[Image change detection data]
= = = =

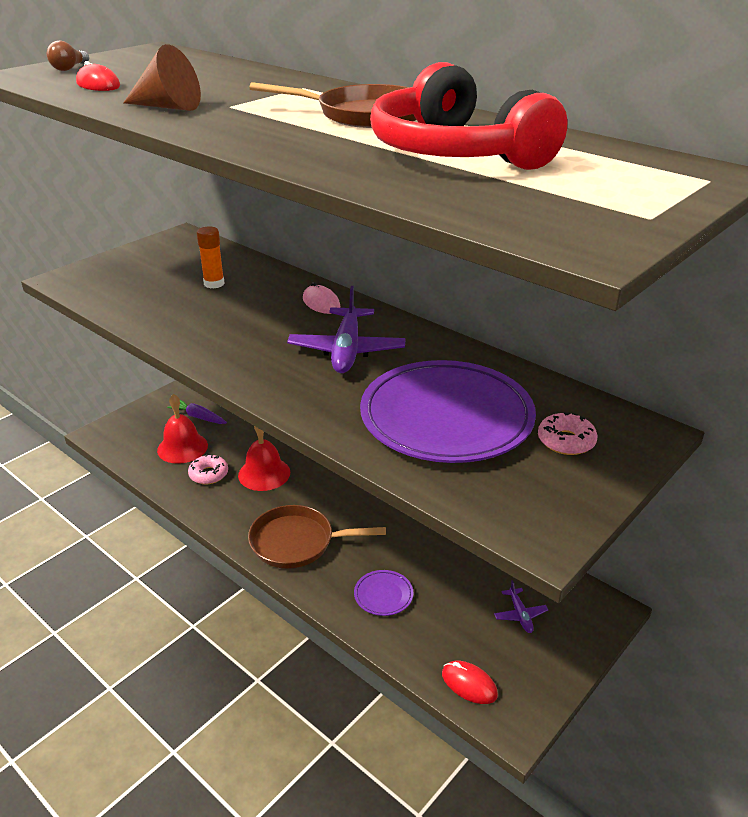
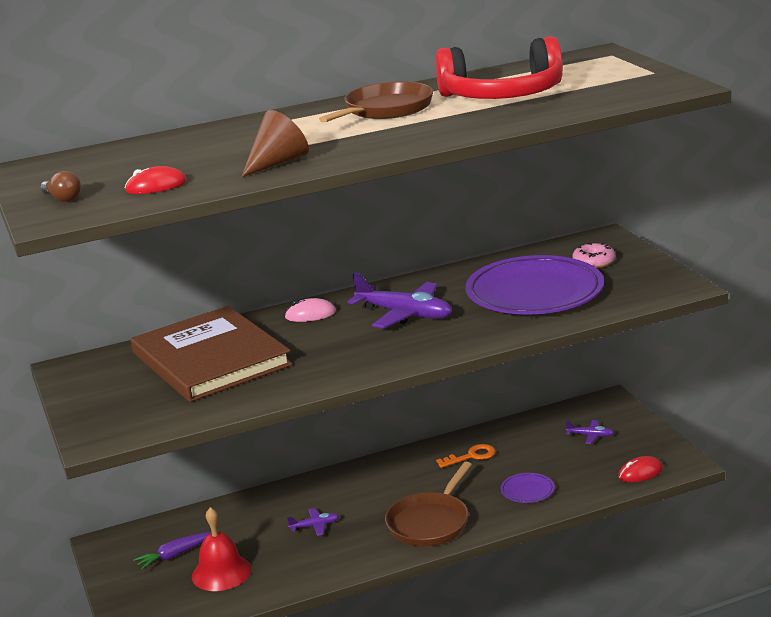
camera: 60 degrees left, 10 degrees down
(208, 474) = (285, 560): pink donut -> none
(214, 284) = (211, 359): orange glue stick -> brown book
(264, 473) = (315, 526): red bell -> purple plane
(424, 533) = (471, 456): none -> orange key

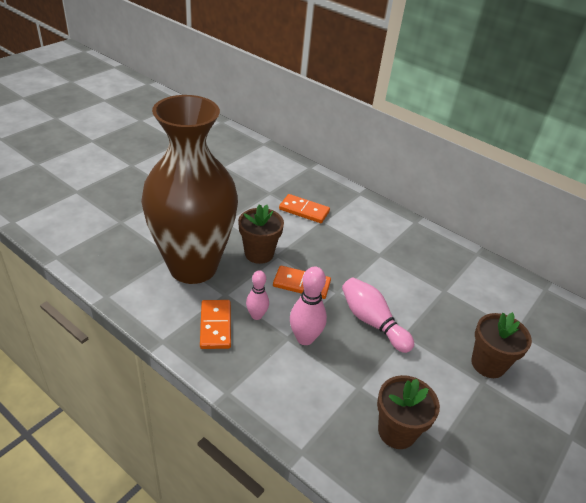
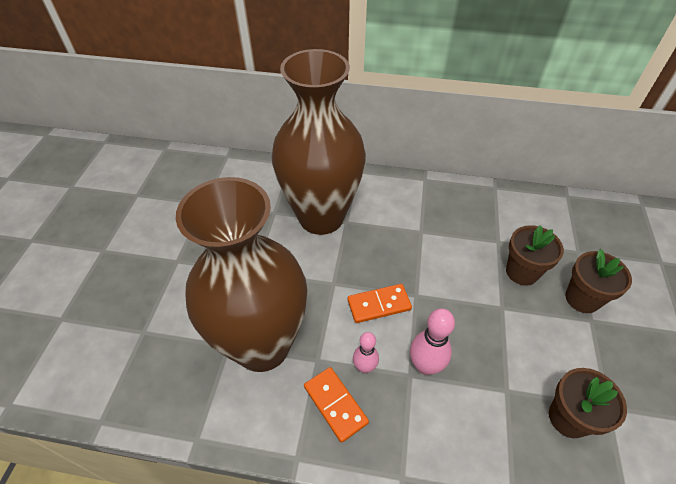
camera: 25 degrees left, 10 degrees up
(259, 253) = (315, 291): brown flower pot -> brown flower pot (522, 272)
(304, 210) = (321, 217): orange domino -> brown vase
(372, 322) = (467, 311): pink bowling pin -> none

= = = =

> **Goal of the exercise**
Determine the number of lines in the entries that hold "left". Reply with that number only.

> **Answer box**
2